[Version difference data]
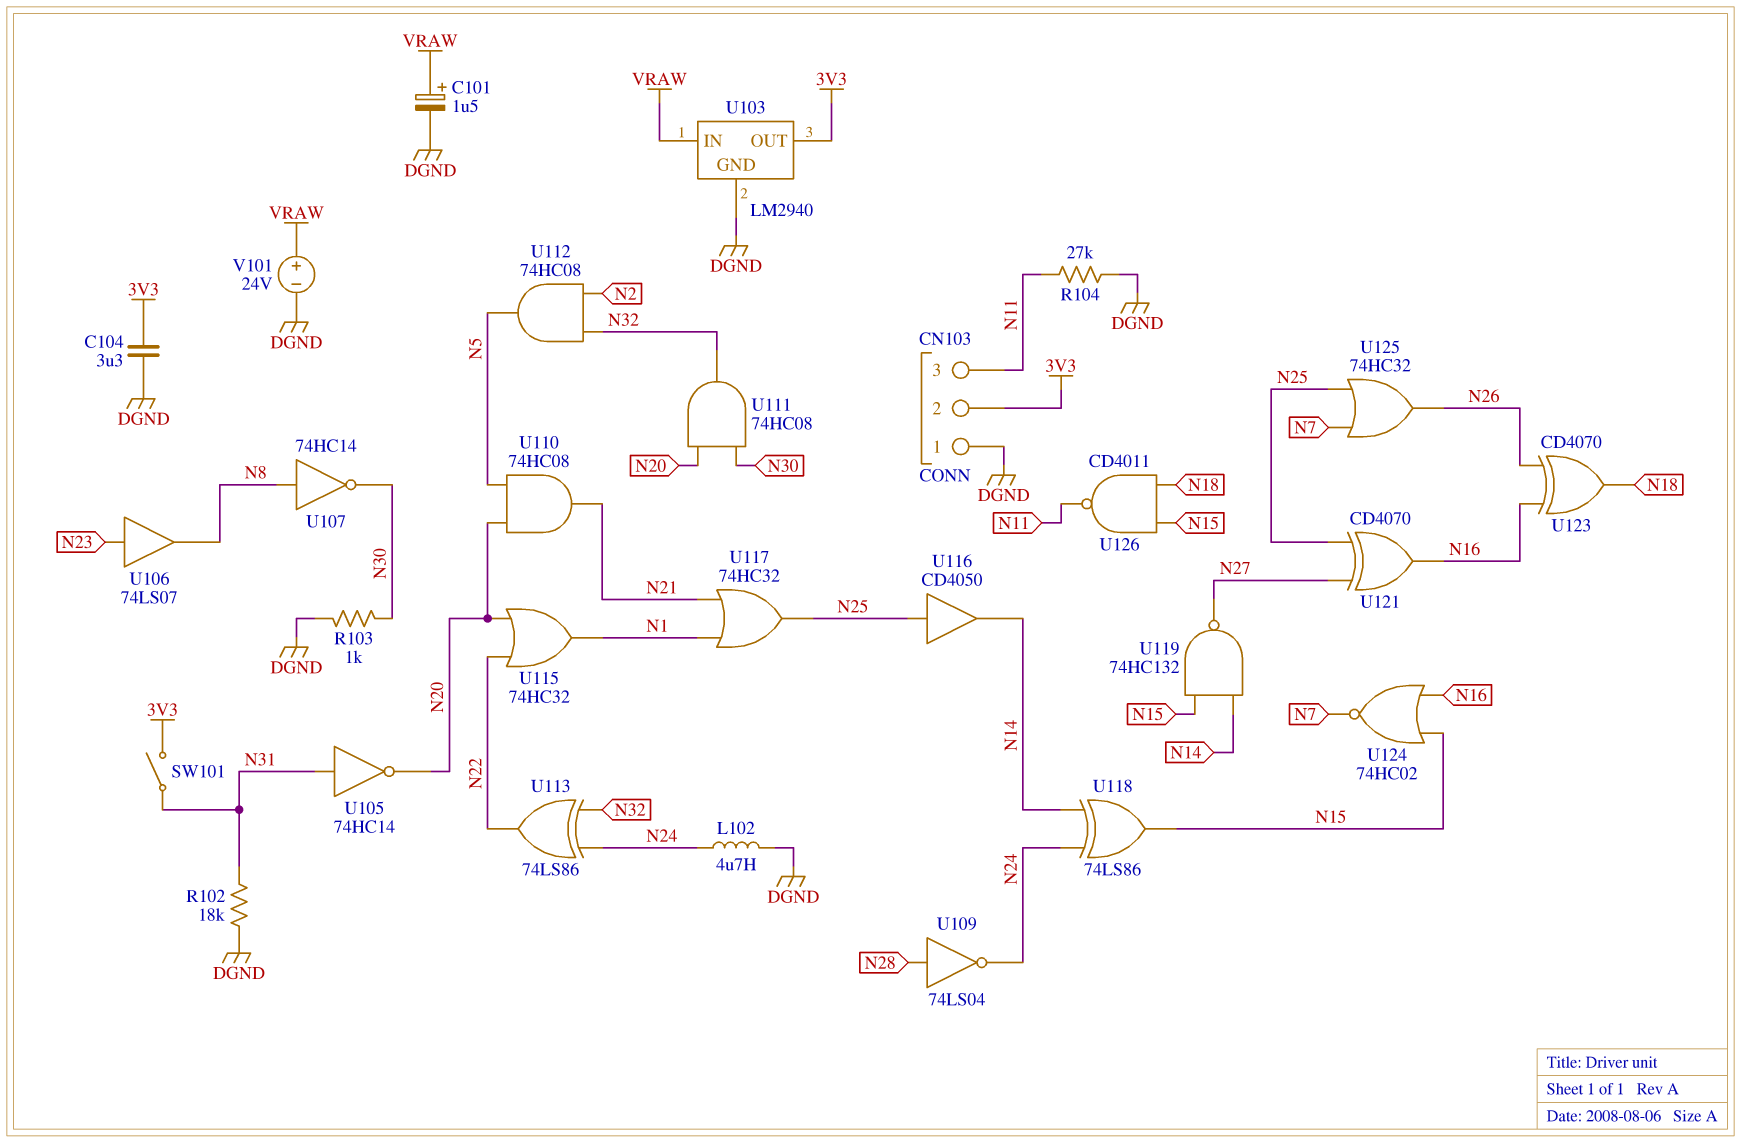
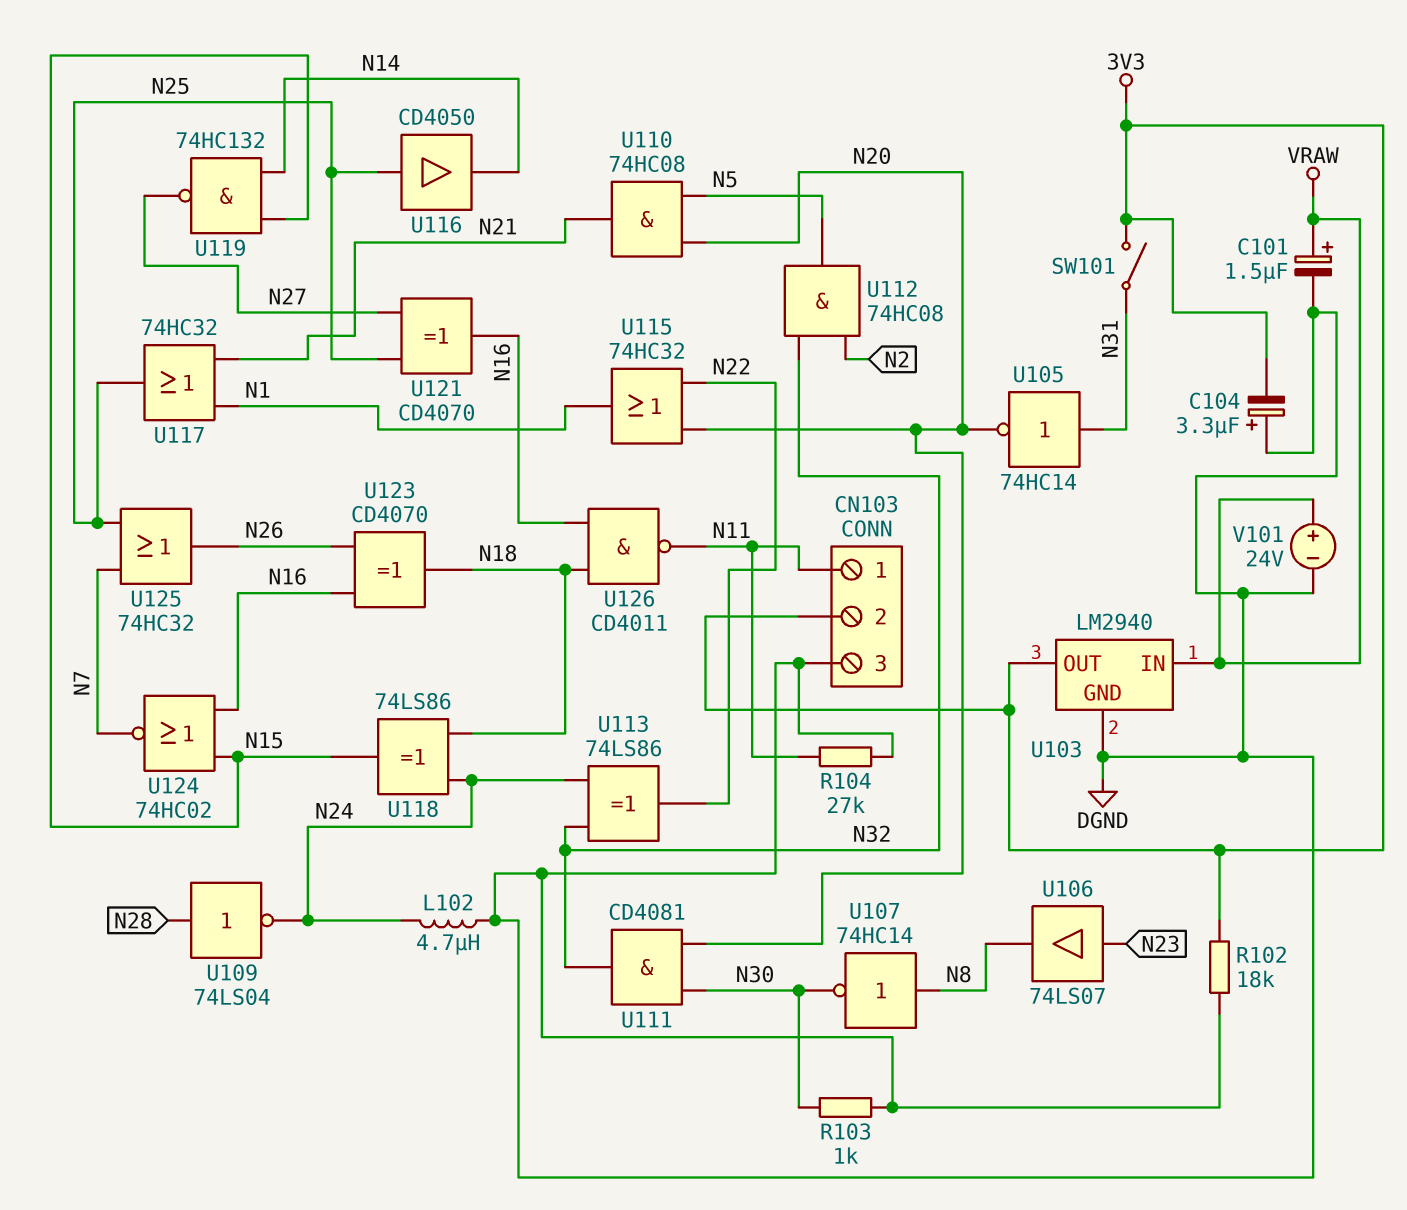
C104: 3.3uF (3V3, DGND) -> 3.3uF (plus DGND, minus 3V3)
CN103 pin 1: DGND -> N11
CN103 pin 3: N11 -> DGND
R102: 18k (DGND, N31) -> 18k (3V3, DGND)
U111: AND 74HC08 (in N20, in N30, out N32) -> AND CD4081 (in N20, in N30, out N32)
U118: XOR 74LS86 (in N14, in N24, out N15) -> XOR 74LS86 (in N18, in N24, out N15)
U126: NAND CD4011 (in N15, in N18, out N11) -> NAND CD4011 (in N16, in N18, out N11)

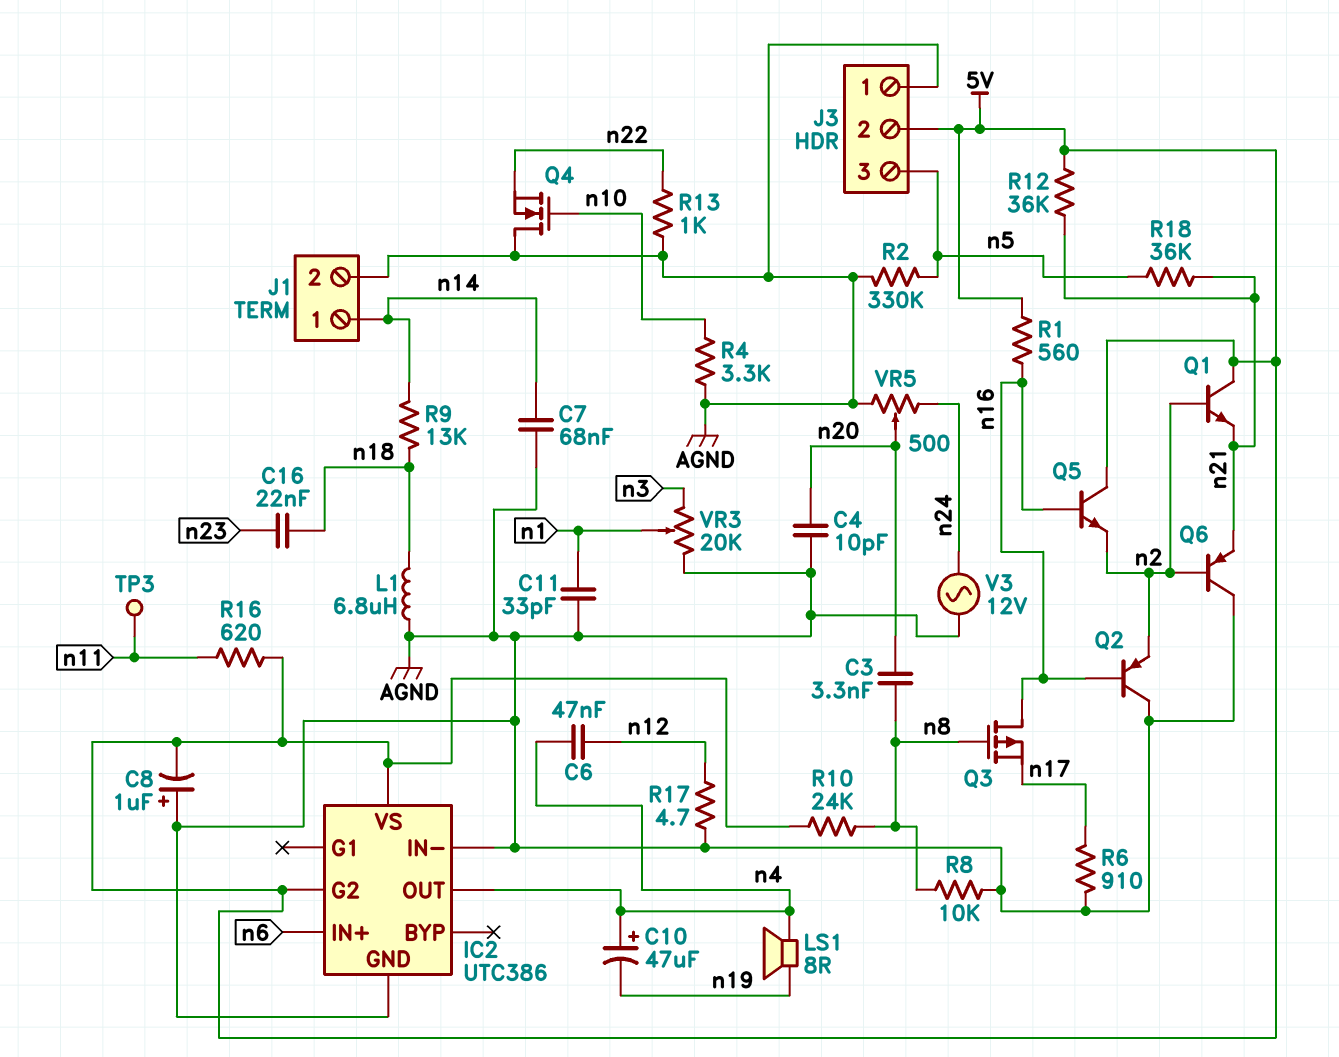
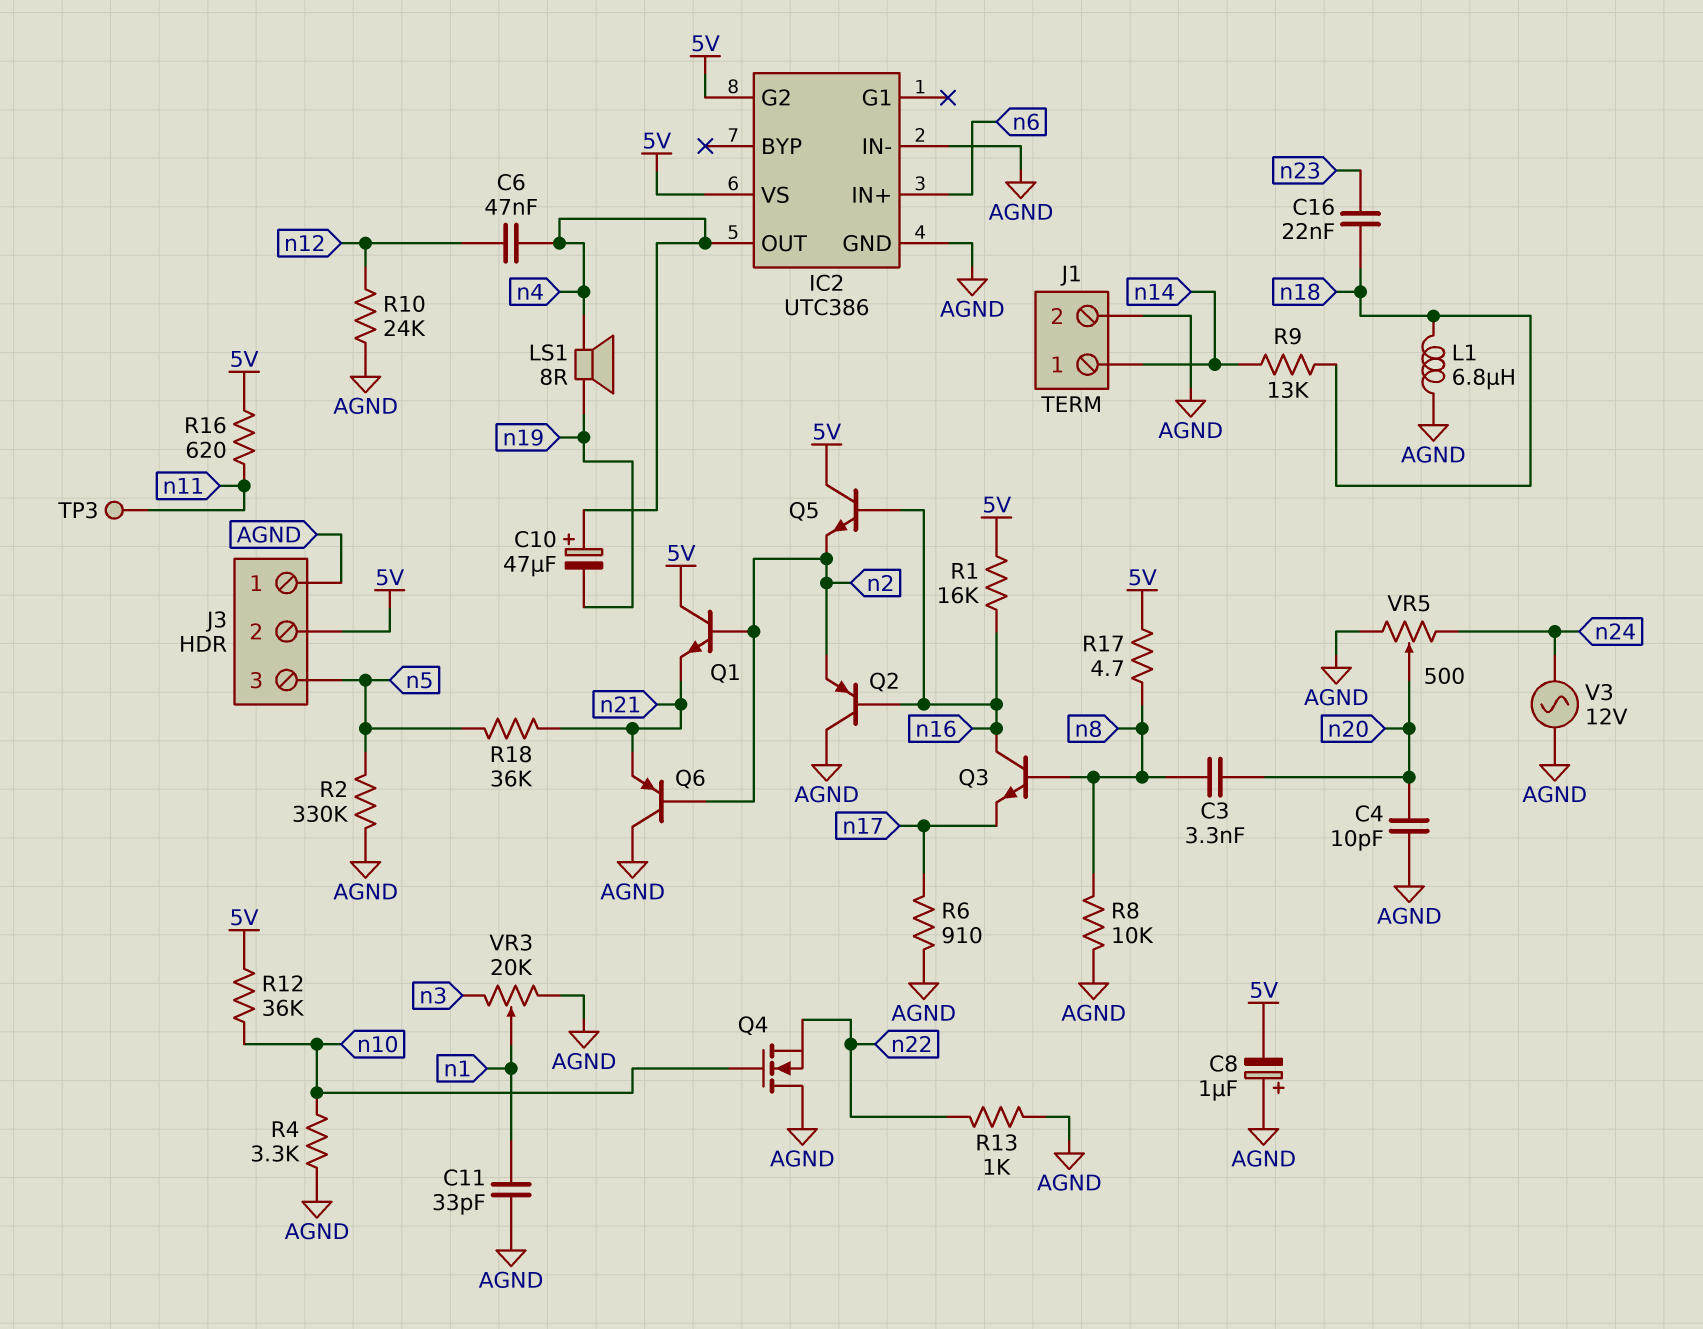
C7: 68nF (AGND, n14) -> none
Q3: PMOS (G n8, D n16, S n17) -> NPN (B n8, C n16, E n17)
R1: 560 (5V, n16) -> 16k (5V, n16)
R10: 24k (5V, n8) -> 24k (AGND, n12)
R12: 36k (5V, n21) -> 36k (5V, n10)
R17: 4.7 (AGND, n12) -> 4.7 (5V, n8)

- _WHAT THIS TASK INVOLVES_
The lines to copy begin at the one containing "R102: 18k (DGND, N31) -> 18k (3V3, DGND)" and end at the last line of the records. Set down exactly those lines and no others, both ends included, and omit all pictures.

- _OUTPUT FOR THIS EXERCISE_
R102: 18k (DGND, N31) -> 18k (3V3, DGND)
U111: AND 74HC08 (in N20, in N30, out N32) -> AND CD4081 (in N20, in N30, out N32)
U118: XOR 74LS86 (in N14, in N24, out N15) -> XOR 74LS86 (in N18, in N24, out N15)
U126: NAND CD4011 (in N15, in N18, out N11) -> NAND CD4011 (in N16, in N18, out N11)

C7: 68nF (AGND, n14) -> none
Q3: PMOS (G n8, D n16, S n17) -> NPN (B n8, C n16, E n17)
R1: 560 (5V, n16) -> 16k (5V, n16)
R10: 24k (5V, n8) -> 24k (AGND, n12)
R12: 36k (5V, n21) -> 36k (5V, n10)
R17: 4.7 (AGND, n12) -> 4.7 (5V, n8)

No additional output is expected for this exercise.